- Study material:
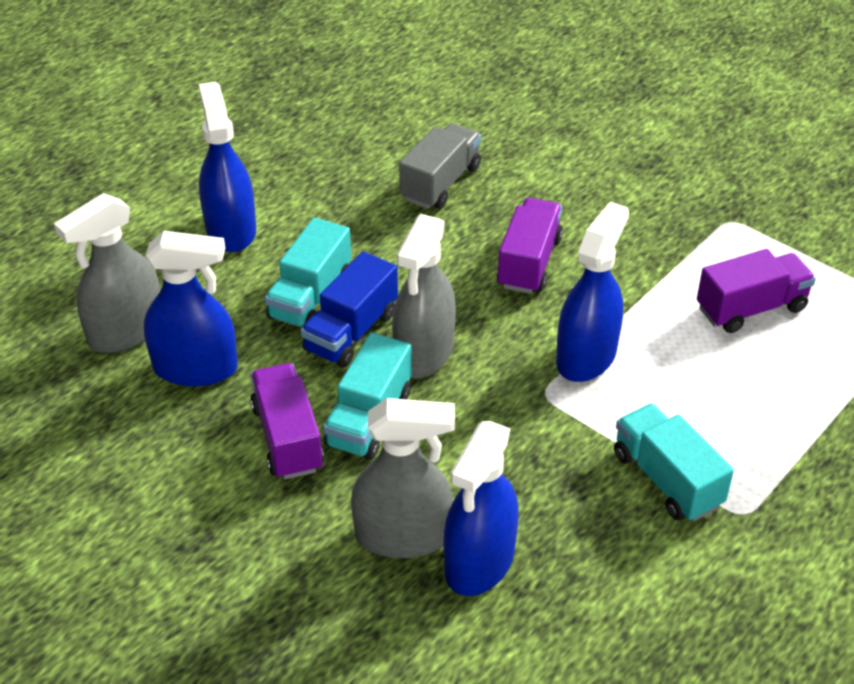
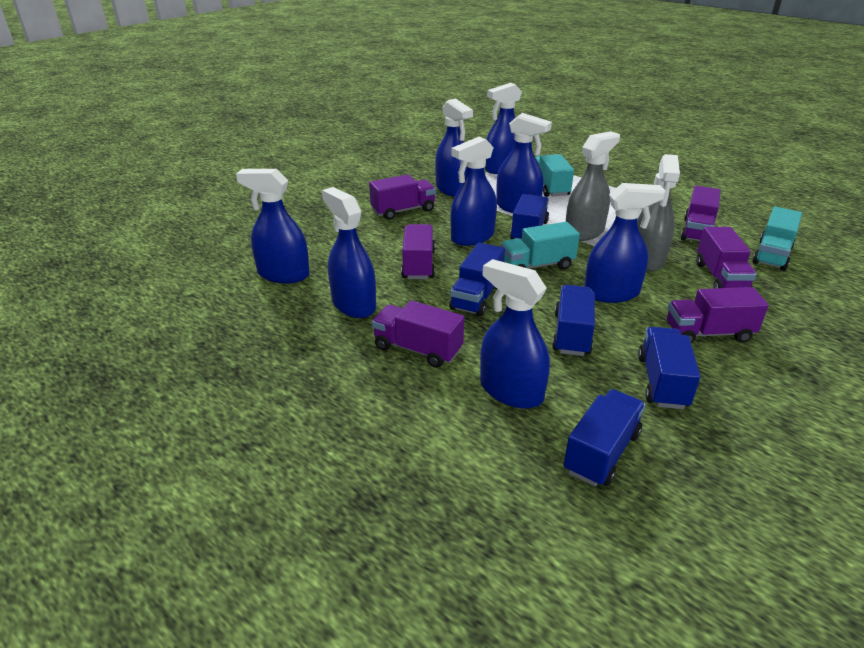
blue spray bottle: 4 -> 8
blue truck: 1 -> 5
grey spray bottle: 3 -> 2
grey truck: 1 -> 0
purple truck: 3 -> 6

- Exercise goal: Retype all the entries word for word; the pictures stay out.

- Task output:
blue spray bottle: 4 -> 8
blue truck: 1 -> 5
grey spray bottle: 3 -> 2
grey truck: 1 -> 0
purple truck: 3 -> 6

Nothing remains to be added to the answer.